• What the exercise asks
Where a record contains a picture, omit it; otherwise reproduce the listing exactly.

(Beginning of Records supplied)

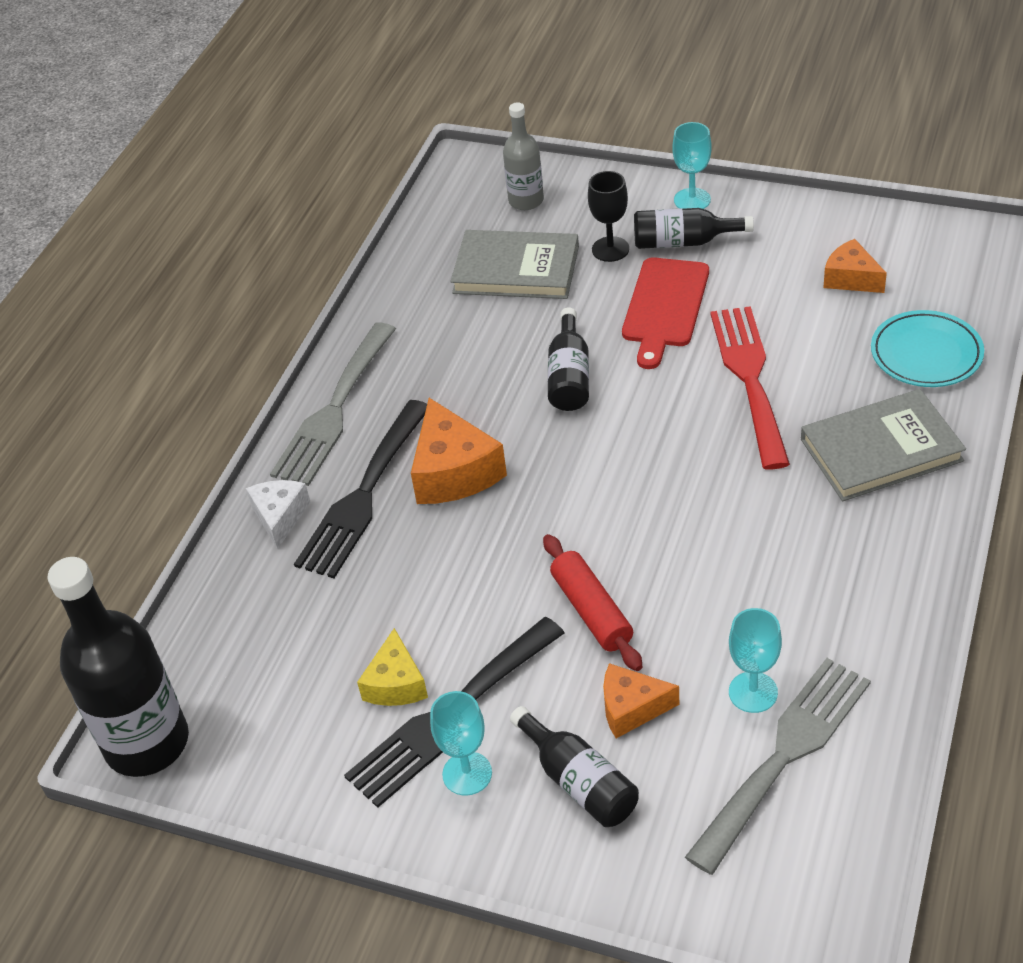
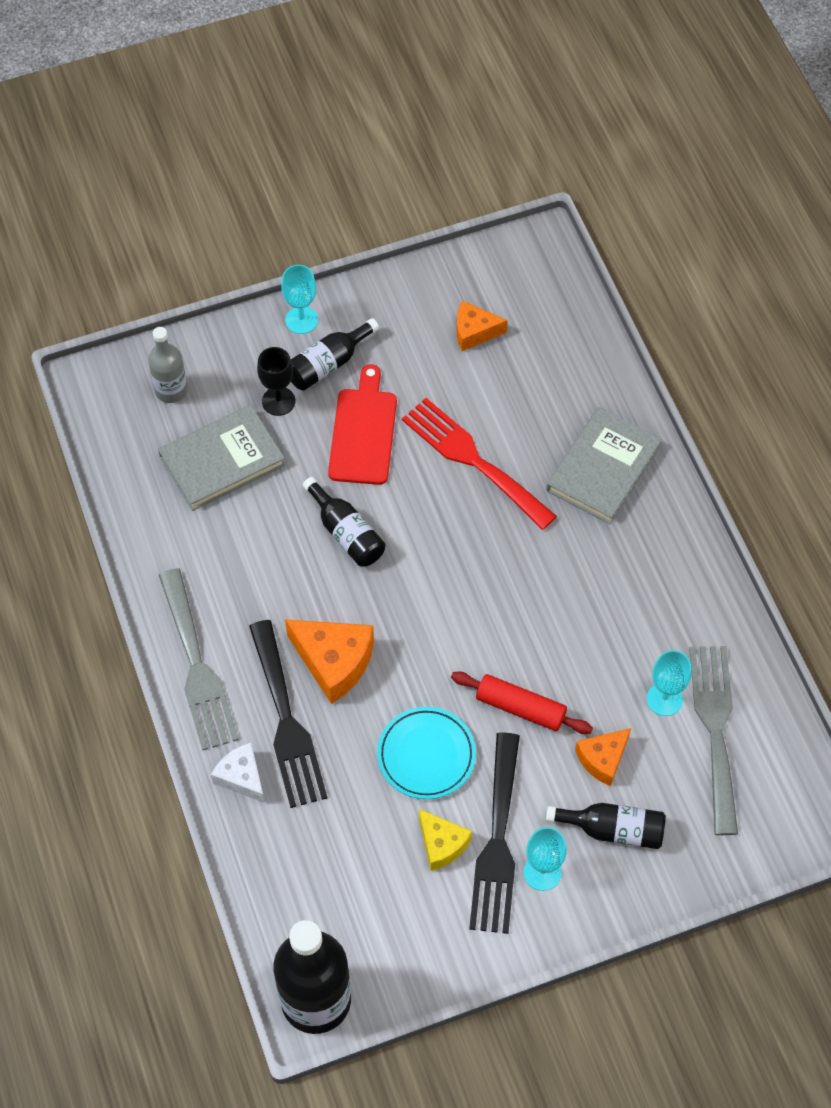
camera: 45 degrees left, 15 degrees up
red cutting board [622,257,709,369] -> red cutting board turned 150 degrees counterclockwise [328,364,397,485]
turquoise plate [871,310,984,387] -> turquoise plate moved to [377,707,476,799]

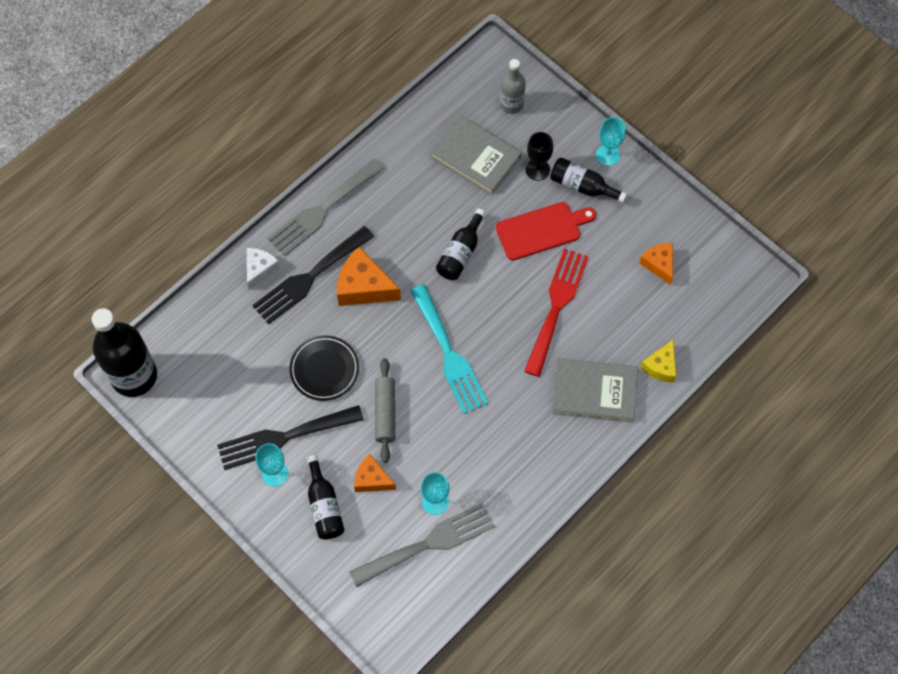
camera: 65 degrees right, 5 degrees up
orange cheese [285,619,374,704] -> orange cheese turned 105 degrees clockwise [337,247,401,306]
turquoise plate [377,707,476,799] -> black plate [289,335,359,401]
yellow cheese [419,809,472,871] -> yellow cheese moved to [640,340,676,383]
red rolling pin [451,672,593,734] -> grey rolling pin [375,358,395,463]
none -> turquoise fork [410,284,488,414]

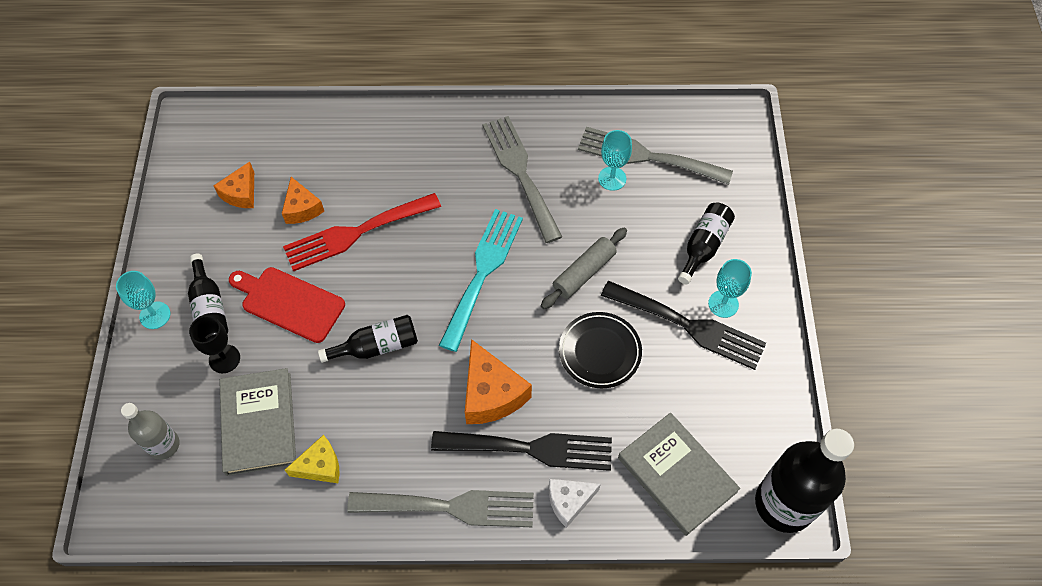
camera: 135 degrees left, 5 degrees down
orange cheese [354,454,396,492] -> orange cheese moved to [282,177,324,224]
grey book [552,358,638,423] -> grey book moved to [618,413,740,536]
yellow cheese [640,340,676,383] -> yellow cheese moved to [285,435,340,483]
none -> grey fork [482,116,562,243]

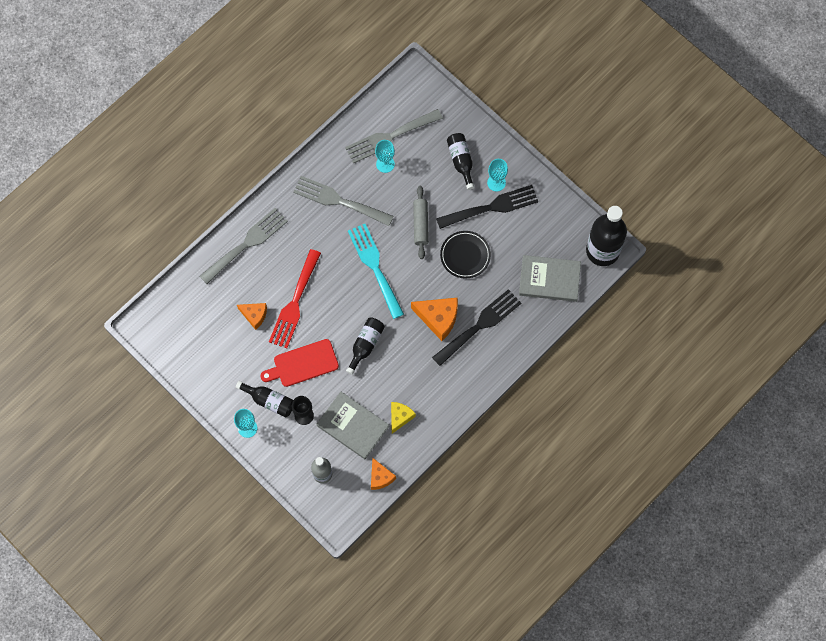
camera: 45 degrees left, 10 degrees up
orange cheese [214,162,254,208] -> orange cheese moved to [371,458,396,490]
grey fork [347,490,534,527] -> grey fork moved to [199,208,288,284]
white cheese [549,479,601,528] -> none

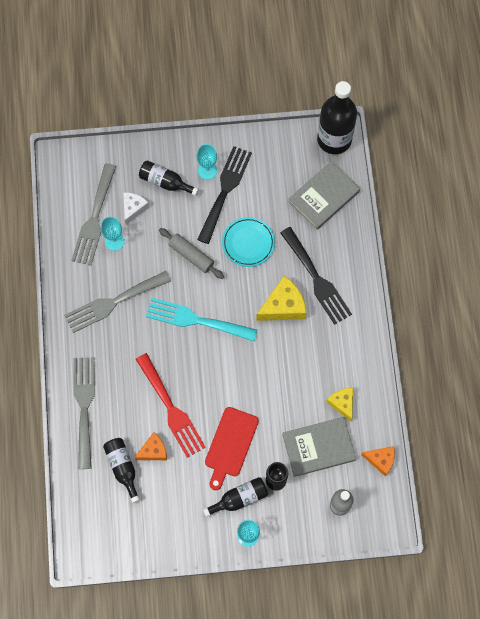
camera: 50 degrees left, 0 degrees up
black bottle [346,317,385,375] -> black bottle moved to [103,438,140,503]
orange cheese [411,298,458,341] -> yellow cheese [256,275,306,321]
black fork [432,289,521,366] -> black fork turned 150 degrees clockwise [280,227,352,325]
black plate [440,231,491,279] -> turquoise plate [222,217,275,267]
none -> white cheese [123,192,149,225]

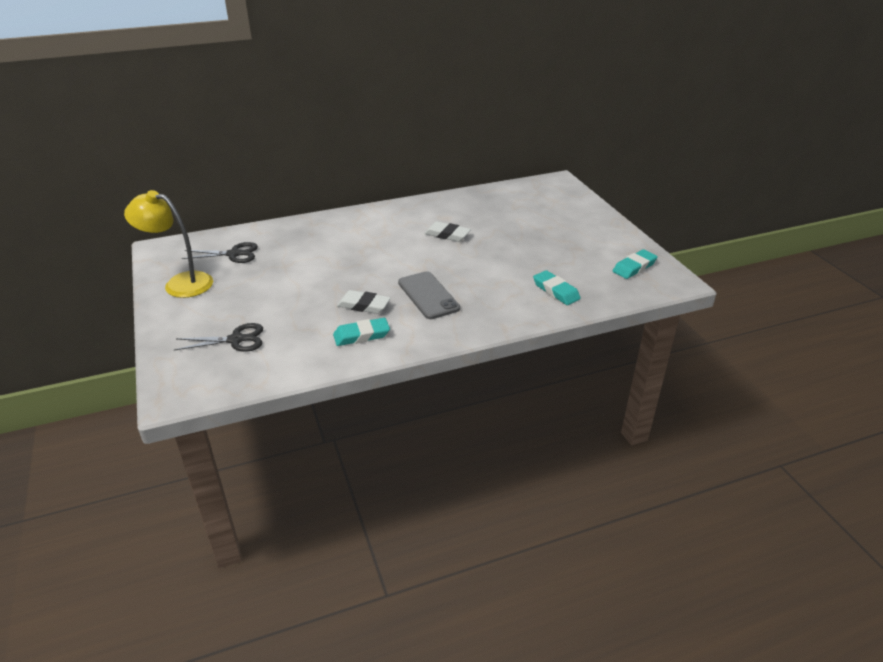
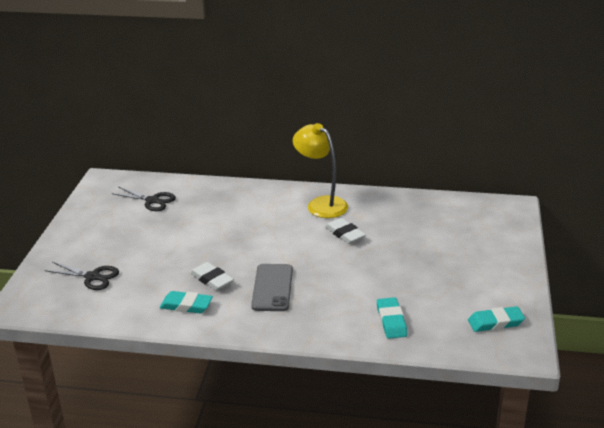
camera: 30 degrees right, 5 degrees down
yellow lamp [124,190,213,298] -> yellow lamp moved to [293,123,348,218]

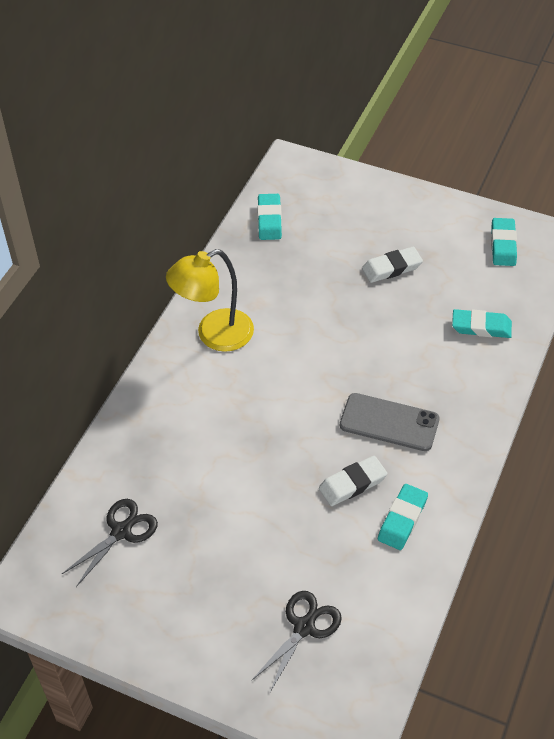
camera: 75 degrees left, 20 degrees up
white eraser [325,218,366,244] -> white eraser moved to [362,247,423,283]
none -> turquoise eraser [257,194,282,240]

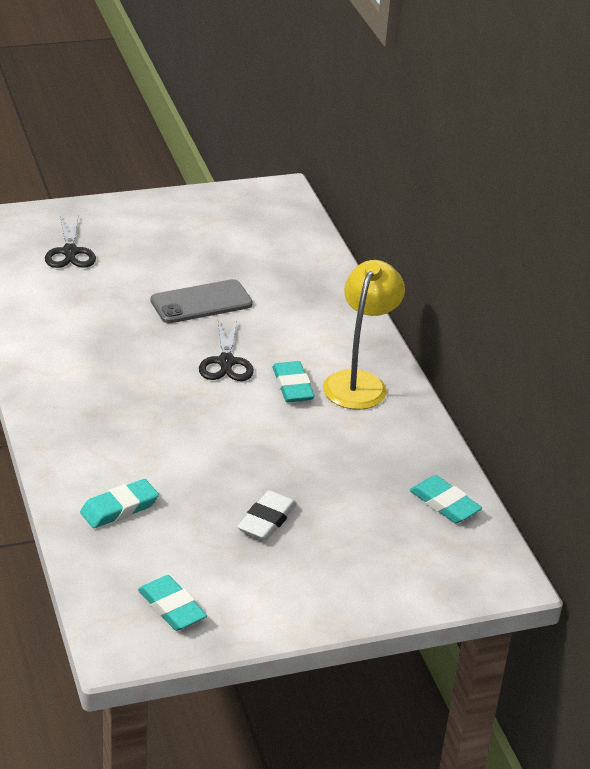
camera: 135 degrees right, 15 degrees down
black scissors [62,499,158,587] -> black scissors moved to [199,320,254,381]
white eraser [319,456,387,506] -> none
grey phone [340,393,439,451] -> grey phone moved to [151,279,253,323]
turquoise eraser [378,484,428,550] -> turquoise eraser moved to [272,361,315,402]

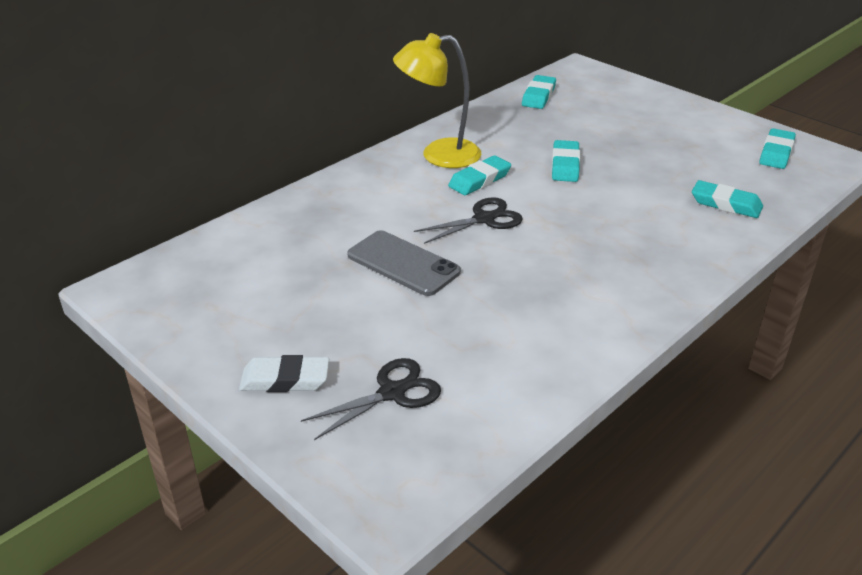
camera: 115 degrees left, 0 degrees up
white eraser [237,490,297,540] -> white eraser moved to [239,355,329,392]
none -> turquoise eraser [552,140,580,182]

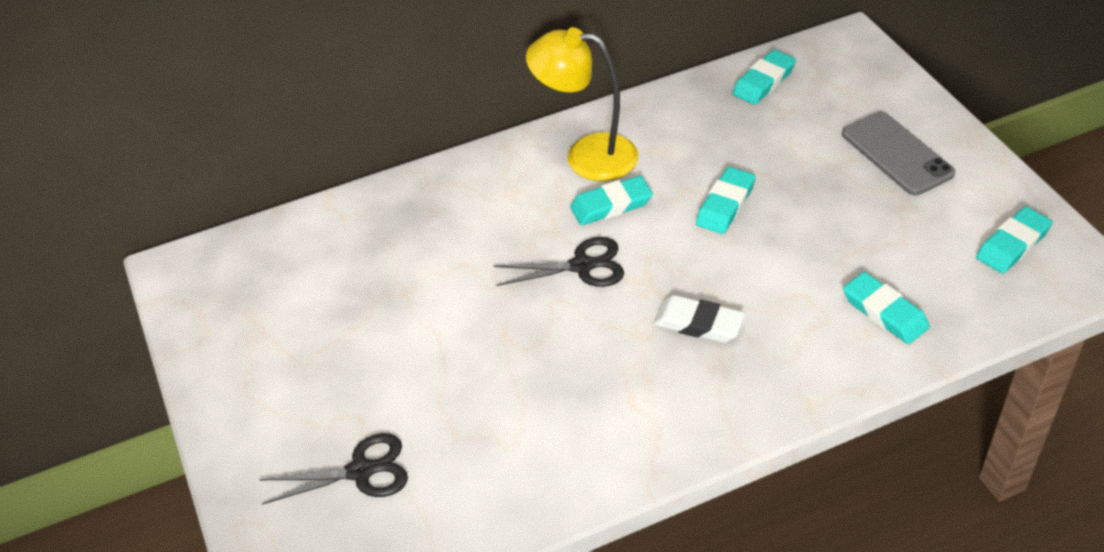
camera: 25 degrees right, 10 degrees up
white eraser [239,355,329,392] -> white eraser moved to [653,295,745,343]
grey phone [347,230,461,296] -> grey phone moved to [842,111,955,195]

(End of Records supplied)

• Result for this exercise
camera: 45 degrees left, 15 degrees up
red cutting board [622,257,709,369] -> red cutting board turned 150 degrees counterclockwise [328,364,397,485]
turquoise plate [871,310,984,387] -> turquoise plate moved to [377,707,476,799]

camera: 65 degrees right, 5 degrees up
orange cheese [285,619,374,704] -> orange cheese turned 105 degrees clockwise [337,247,401,306]
turquoise plate [377,707,476,799] -> black plate [289,335,359,401]
yellow cheese [419,809,472,871] -> yellow cheese moved to [640,340,676,383]
red rolling pin [451,672,593,734] -> grey rolling pin [375,358,395,463]
none -> turquoise fork [410,284,488,414]

camera: 135 degrees left, 5 degrees down
orange cheese [354,454,396,492] -> orange cheese moved to [282,177,324,224]
grey book [552,358,638,423] -> grey book moved to [618,413,740,536]
yellow cheese [640,340,676,383] -> yellow cheese moved to [285,435,340,483]
none -> grey fork [482,116,562,243]

camera: 45 degrees left, 10 degrees up
orange cheese [214,162,254,208] -> orange cheese moved to [371,458,396,490]
grey fork [347,490,534,527] -> grey fork moved to [199,208,288,284]
white cheese [549,479,601,528] -> none

camera: 50 degrees left, 0 degrees up
black bottle [346,317,385,375] -> black bottle moved to [103,438,140,503]
orange cheese [411,298,458,341] -> yellow cheese [256,275,306,321]
black fork [432,289,521,366] -> black fork turned 150 degrees clockwise [280,227,352,325]
black plate [440,231,491,279] -> turquoise plate [222,217,275,267]
none -> white cheese [123,192,149,225]

camera: 30 degrees right, 5 degrees down
yellow lamp [124,190,213,298] -> yellow lamp moved to [293,123,348,218]

camera: 75 degrees left, 20 degrees up
white eraser [325,218,366,244] -> white eraser moved to [362,247,423,283]
none -> turquoise eraser [257,194,282,240]

camera: 135 degrees right, 15 degrees down
black scissors [62,499,158,587] -> black scissors moved to [199,320,254,381]
white eraser [319,456,387,506] -> none
grey phone [340,393,439,451] -> grey phone moved to [151,279,253,323]
turquoise eraser [378,484,428,550] -> turquoise eraser moved to [272,361,315,402]

camera: 115 degrees left, 0 degrees up
white eraser [237,490,297,540] -> white eraser moved to [239,355,329,392]
none -> turquoise eraser [552,140,580,182]

camera: 25 degrees right, 10 degrees up
white eraser [239,355,329,392] -> white eraser moved to [653,295,745,343]
grey phone [347,230,461,296] -> grey phone moved to [842,111,955,195]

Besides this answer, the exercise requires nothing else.